[Opening Data for processing section]

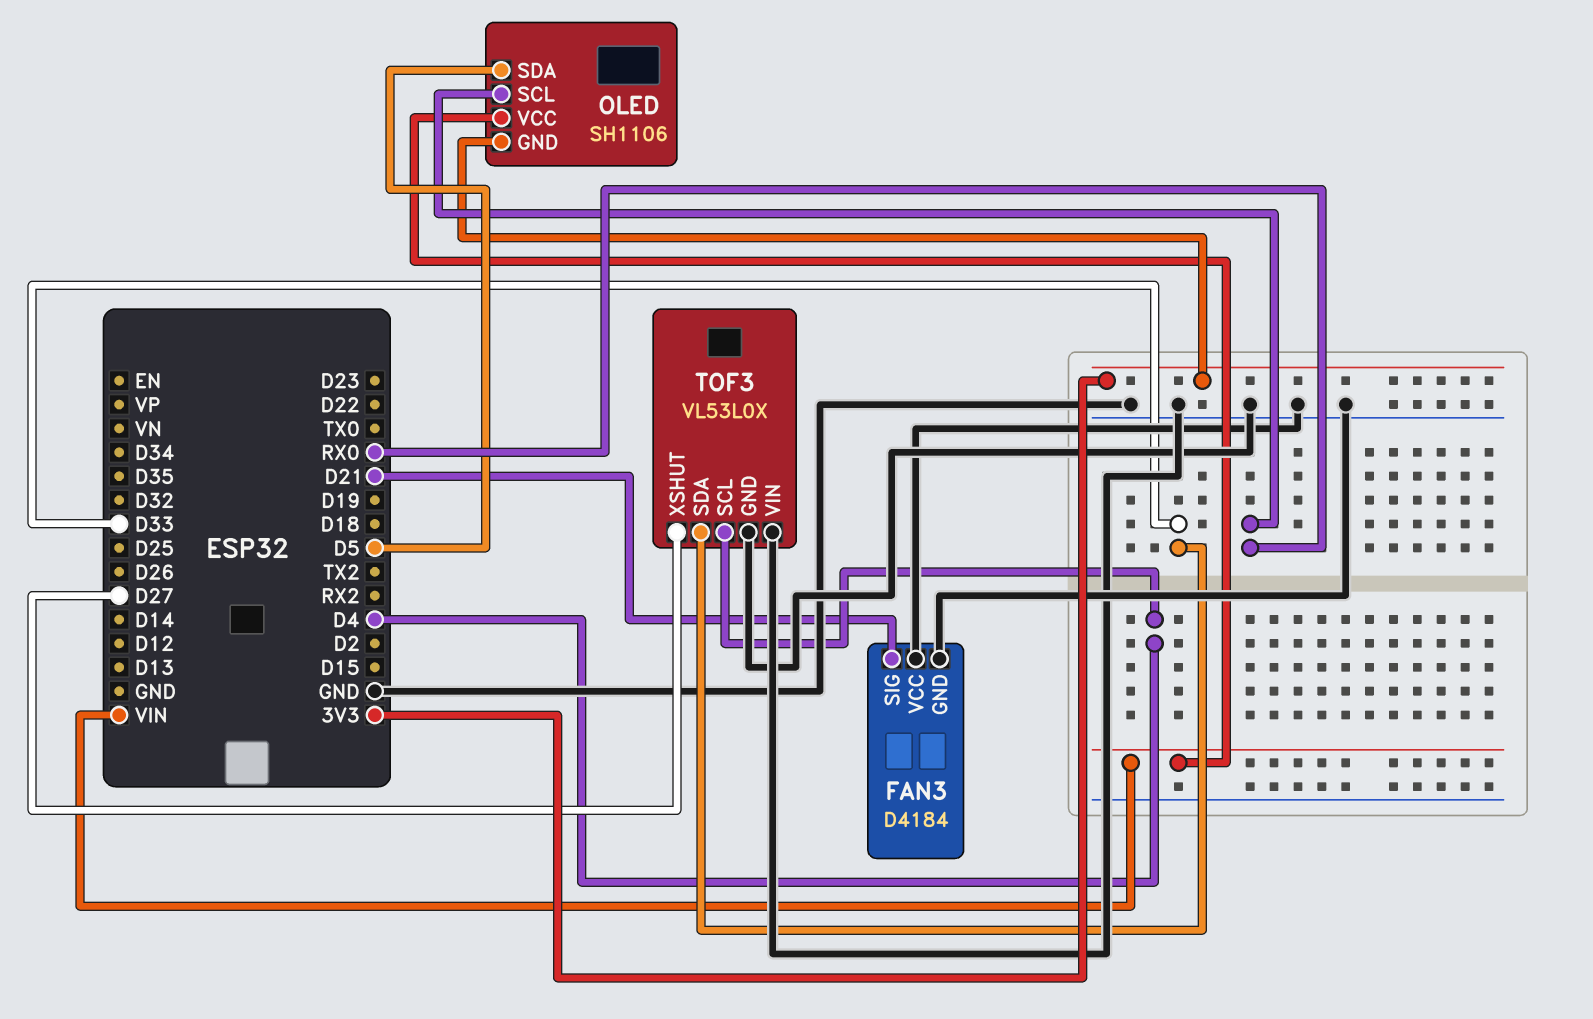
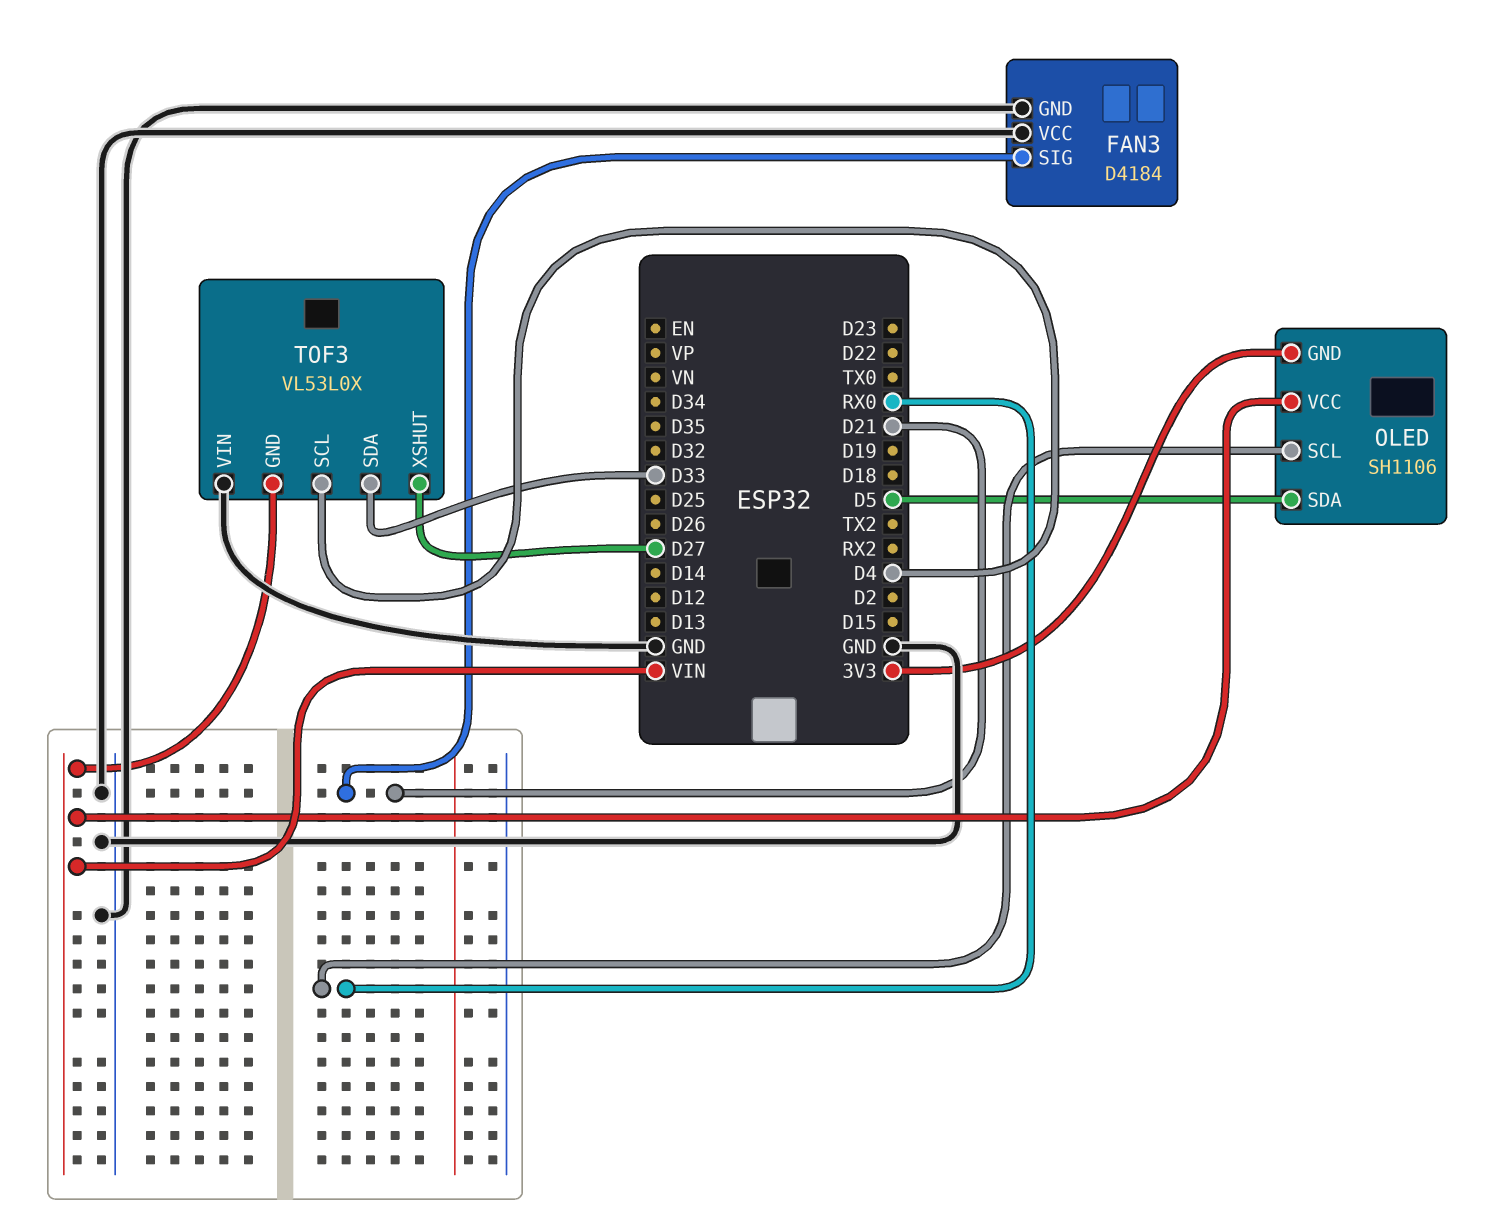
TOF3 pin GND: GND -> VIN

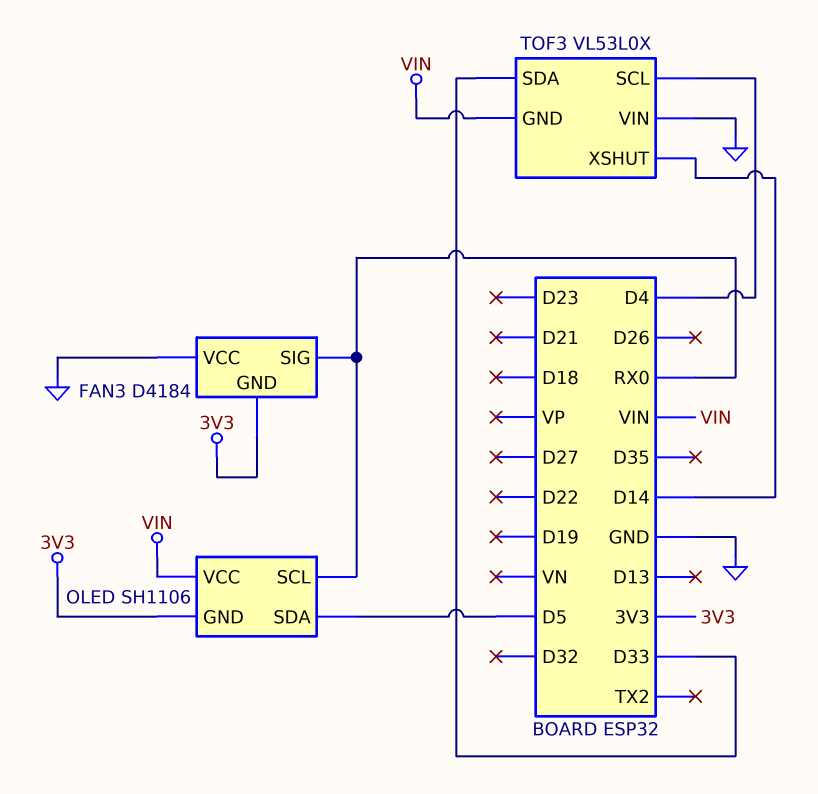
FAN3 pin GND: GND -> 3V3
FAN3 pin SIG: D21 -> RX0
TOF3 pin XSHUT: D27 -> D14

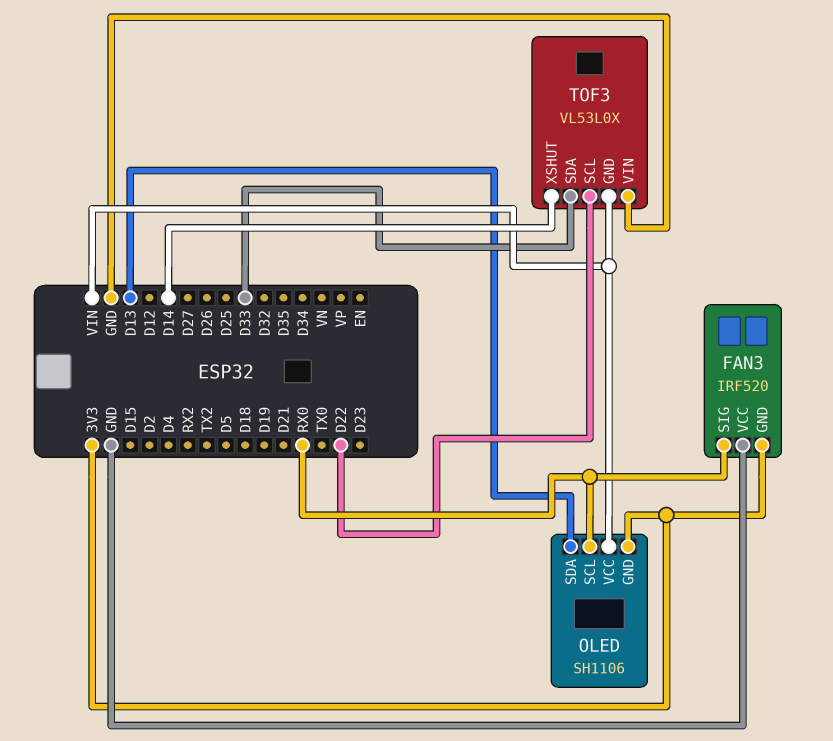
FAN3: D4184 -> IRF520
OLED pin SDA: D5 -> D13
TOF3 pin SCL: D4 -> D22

[Closing Data for processing section]

*Work item*
Every entry in the listing is to be duplicated precisely, except for its pictures.

*Response*
TOF3 pin GND: GND -> VIN

FAN3 pin GND: GND -> 3V3
FAN3 pin SIG: D21 -> RX0
TOF3 pin XSHUT: D27 -> D14

FAN3: D4184 -> IRF520
OLED pin SDA: D5 -> D13
TOF3 pin SCL: D4 -> D22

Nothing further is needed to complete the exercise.